**Work task:** Exact wording is required for every entry; transcribe all of them and leave the images out.

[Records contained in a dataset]
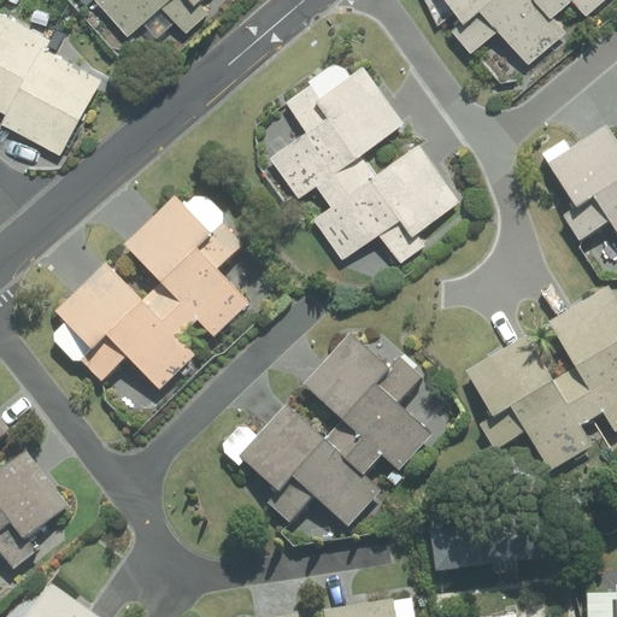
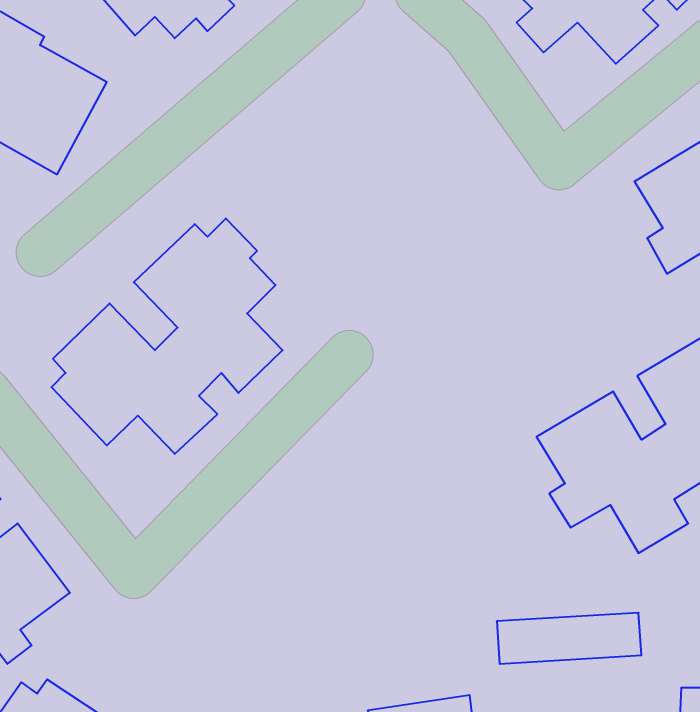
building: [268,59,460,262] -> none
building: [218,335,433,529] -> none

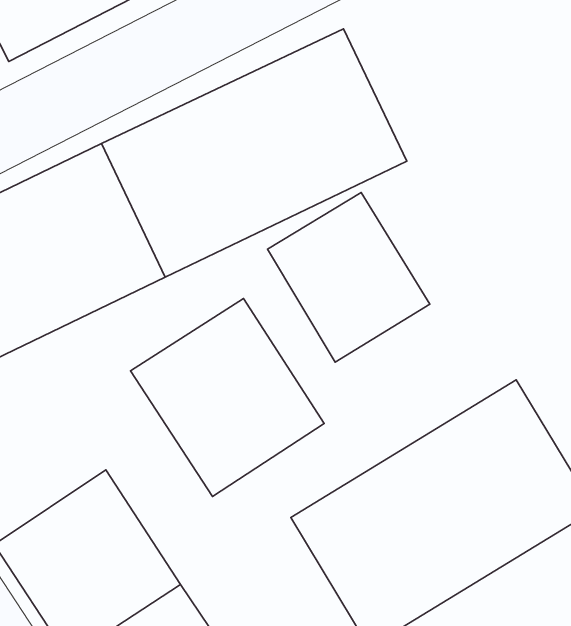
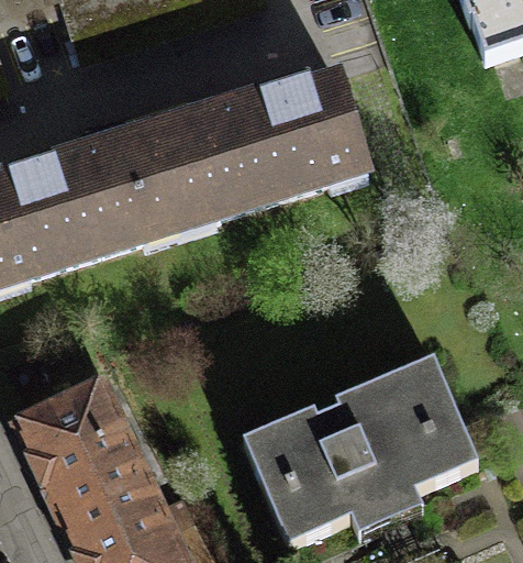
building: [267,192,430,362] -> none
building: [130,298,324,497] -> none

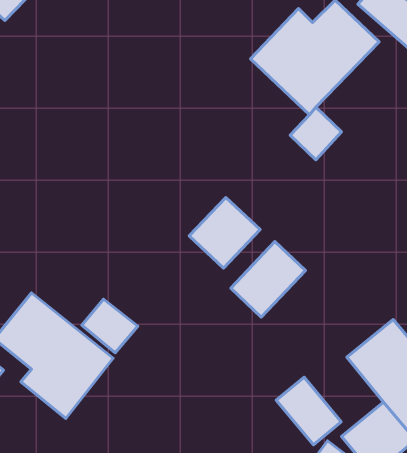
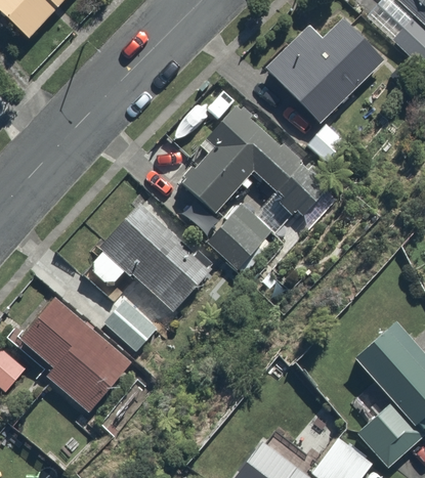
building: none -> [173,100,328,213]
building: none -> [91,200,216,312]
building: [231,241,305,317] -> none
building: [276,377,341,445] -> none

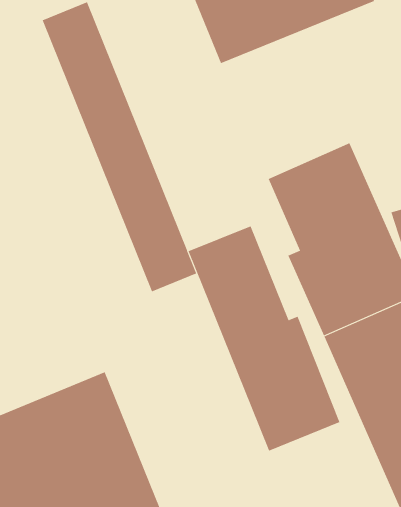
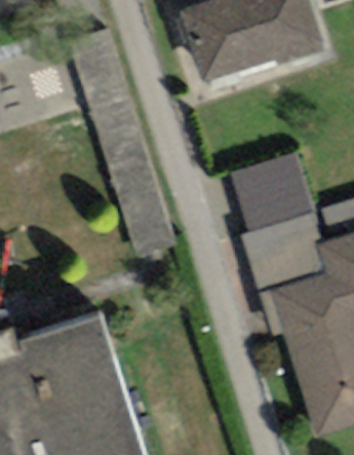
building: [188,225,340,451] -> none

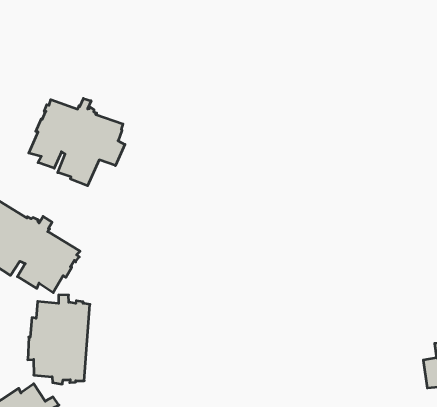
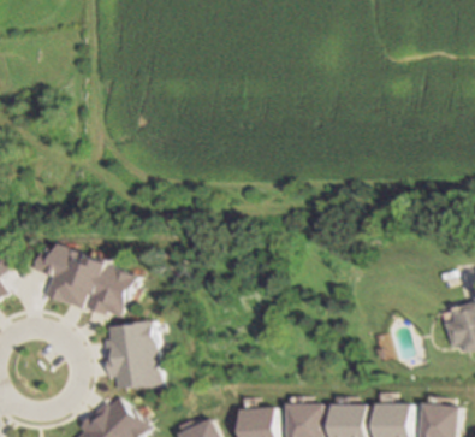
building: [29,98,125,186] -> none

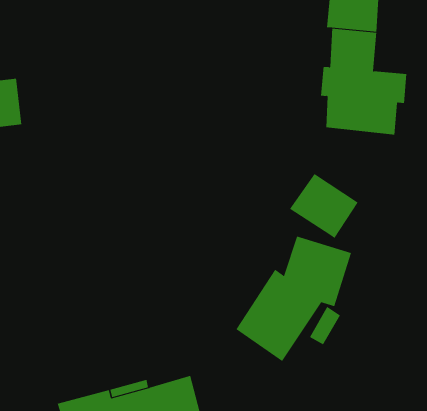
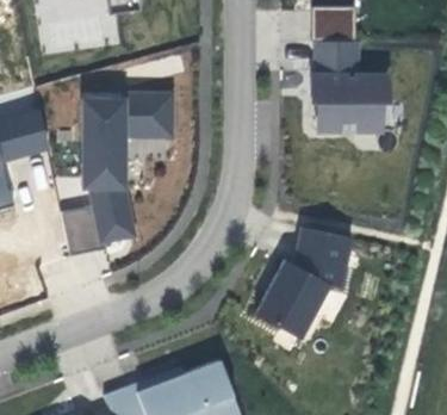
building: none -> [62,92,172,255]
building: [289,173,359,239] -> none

**Your solution:**
building: [268,59,460,262] -> none
building: [218,335,433,529] -> none

building: [267,192,430,362] -> none
building: [130,298,324,497] -> none

building: none -> [173,100,328,213]
building: none -> [91,200,216,312]
building: [231,241,305,317] -> none
building: [276,377,341,445] -> none

building: [188,225,340,451] -> none

building: [29,98,125,186] -> none

building: none -> [62,92,172,255]
building: [289,173,359,239] -> none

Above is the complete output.